### Given data
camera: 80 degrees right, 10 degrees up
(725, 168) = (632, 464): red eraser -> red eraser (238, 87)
...
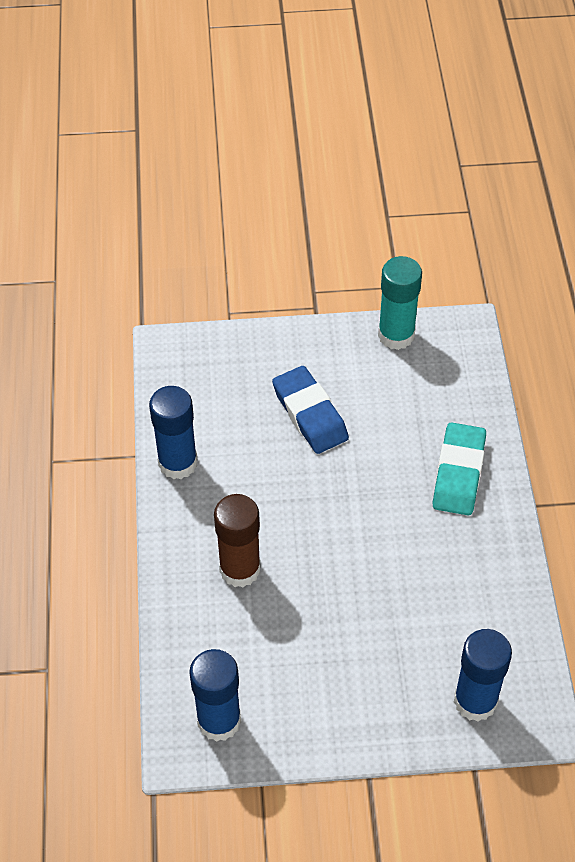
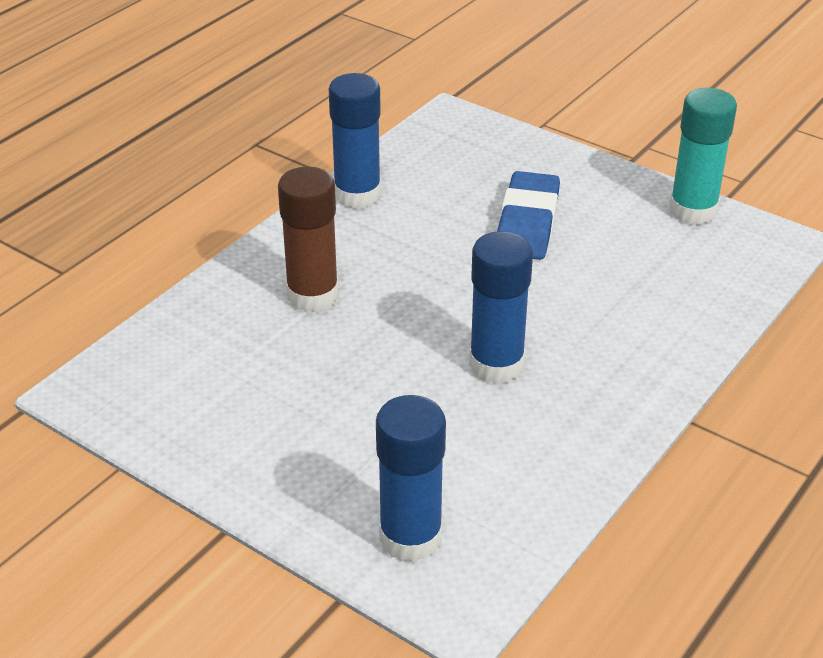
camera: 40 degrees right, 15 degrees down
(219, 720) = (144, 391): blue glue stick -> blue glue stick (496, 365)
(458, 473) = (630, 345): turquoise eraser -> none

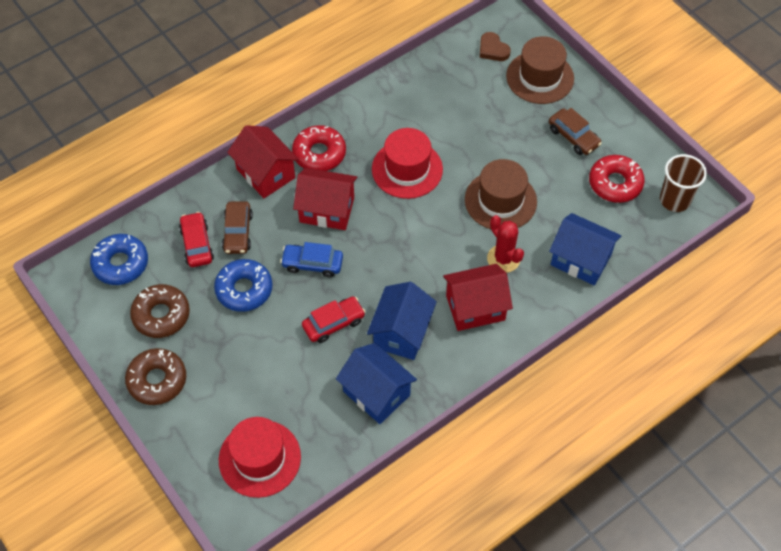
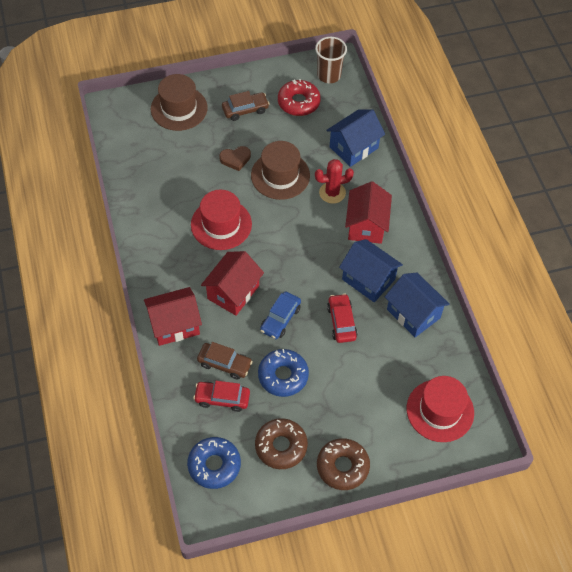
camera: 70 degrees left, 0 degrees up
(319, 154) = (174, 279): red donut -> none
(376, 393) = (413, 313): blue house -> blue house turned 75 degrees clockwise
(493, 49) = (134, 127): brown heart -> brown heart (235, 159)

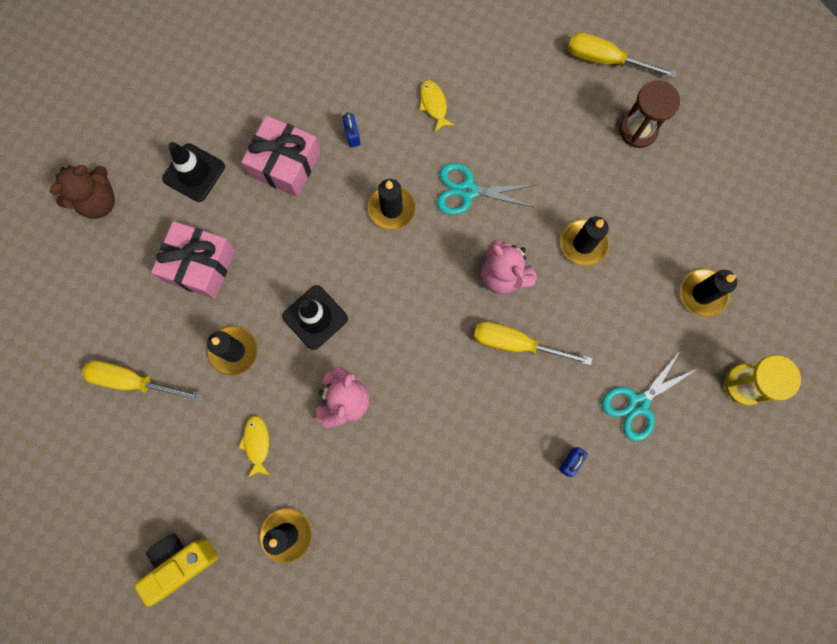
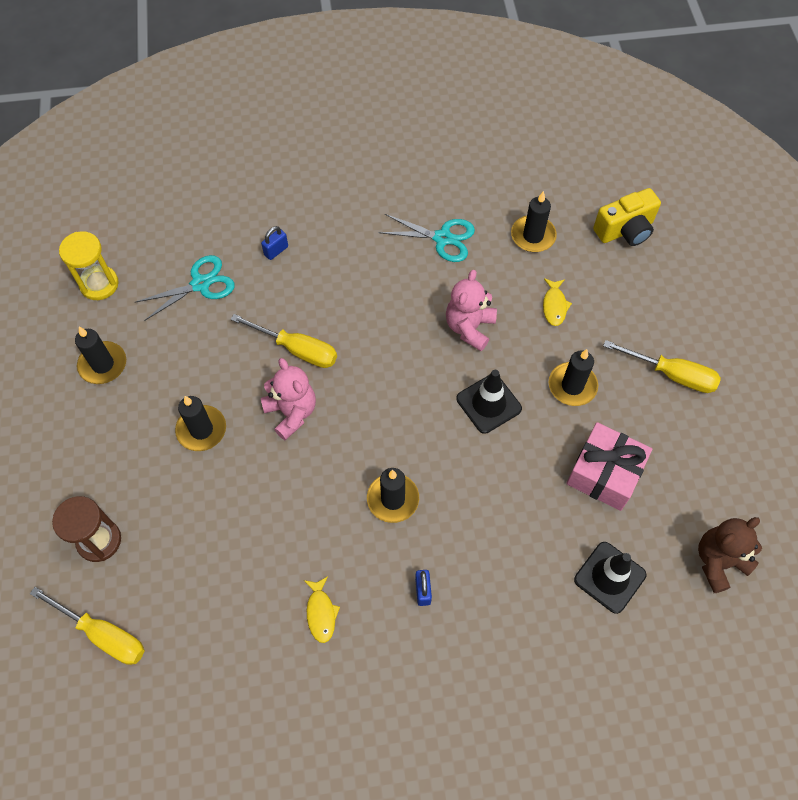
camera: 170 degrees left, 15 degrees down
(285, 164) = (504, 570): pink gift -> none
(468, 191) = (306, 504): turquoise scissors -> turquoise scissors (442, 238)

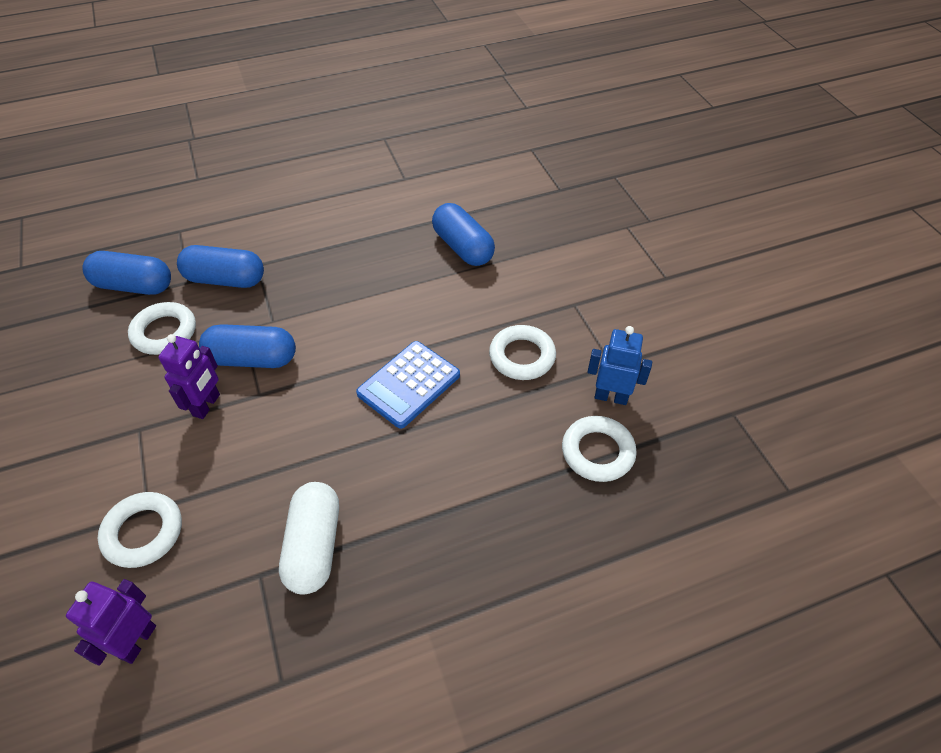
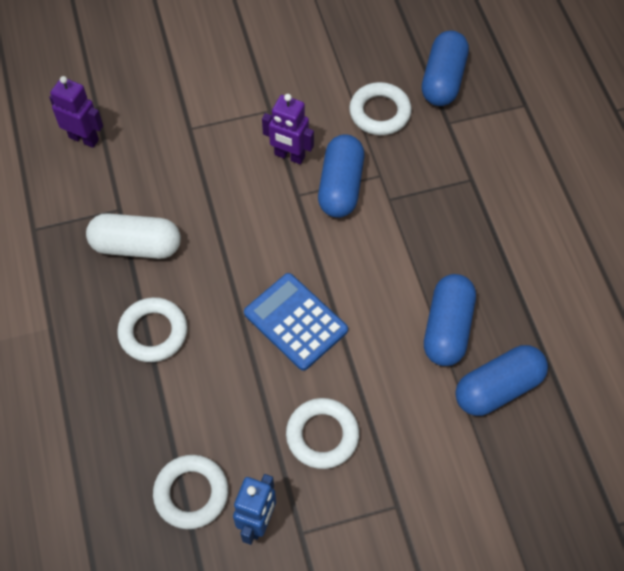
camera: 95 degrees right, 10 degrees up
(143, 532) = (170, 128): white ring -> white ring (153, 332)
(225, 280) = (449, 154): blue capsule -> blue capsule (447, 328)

### What the task requires
Which lines in the listing have the string "blue"? Pick them out and copy them.

### Result of the task
(219, 720) = (144, 391): blue glue stick -> blue glue stick (496, 365)
(376, 393) = (413, 313): blue house -> blue house turned 75 degrees clockwise
(225, 280) = (449, 154): blue capsule -> blue capsule (447, 328)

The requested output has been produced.